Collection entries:

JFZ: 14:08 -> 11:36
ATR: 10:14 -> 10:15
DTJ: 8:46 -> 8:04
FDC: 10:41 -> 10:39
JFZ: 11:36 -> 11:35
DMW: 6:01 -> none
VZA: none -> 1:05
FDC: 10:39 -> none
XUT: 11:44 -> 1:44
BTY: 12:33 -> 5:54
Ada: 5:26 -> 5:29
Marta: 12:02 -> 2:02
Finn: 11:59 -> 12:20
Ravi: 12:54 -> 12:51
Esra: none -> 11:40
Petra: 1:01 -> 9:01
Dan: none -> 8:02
==
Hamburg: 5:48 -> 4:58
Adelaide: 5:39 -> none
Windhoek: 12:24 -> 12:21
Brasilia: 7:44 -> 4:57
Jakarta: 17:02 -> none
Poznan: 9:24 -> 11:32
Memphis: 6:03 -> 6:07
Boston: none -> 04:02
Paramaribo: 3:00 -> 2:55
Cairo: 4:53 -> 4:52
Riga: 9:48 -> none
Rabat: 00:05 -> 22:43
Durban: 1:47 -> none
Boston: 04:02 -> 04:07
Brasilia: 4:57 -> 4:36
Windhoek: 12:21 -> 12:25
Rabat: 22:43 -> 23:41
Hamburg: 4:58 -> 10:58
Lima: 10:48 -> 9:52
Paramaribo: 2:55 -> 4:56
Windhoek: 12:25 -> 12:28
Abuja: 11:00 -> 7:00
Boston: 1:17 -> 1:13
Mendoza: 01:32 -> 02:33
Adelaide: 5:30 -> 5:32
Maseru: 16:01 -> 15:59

Problem requirements:
Format the entries above as a JSON list of strings, one string per line, leaving out blank lines. Start at the line containing "JFZ: 14:08 -> 11:36" and end at the line containing "Dan: none -> 8:02", including both.

Result:
[
  "JFZ: 14:08 -> 11:36",
  "ATR: 10:14 -> 10:15",
  "DTJ: 8:46 -> 8:04",
  "FDC: 10:41 -> 10:39",
  "JFZ: 11:36 -> 11:35",
  "DMW: 6:01 -> none",
  "VZA: none -> 1:05",
  "FDC: 10:39 -> none",
  "XUT: 11:44 -> 1:44",
  "BTY: 12:33 -> 5:54",
  "Ada: 5:26 -> 5:29",
  "Marta: 12:02 -> 2:02",
  "Finn: 11:59 -> 12:20",
  "Ravi: 12:54 -> 12:51",
  "Esra: none -> 11:40",
  "Petra: 1:01 -> 9:01",
  "Dan: none -> 8:02"
]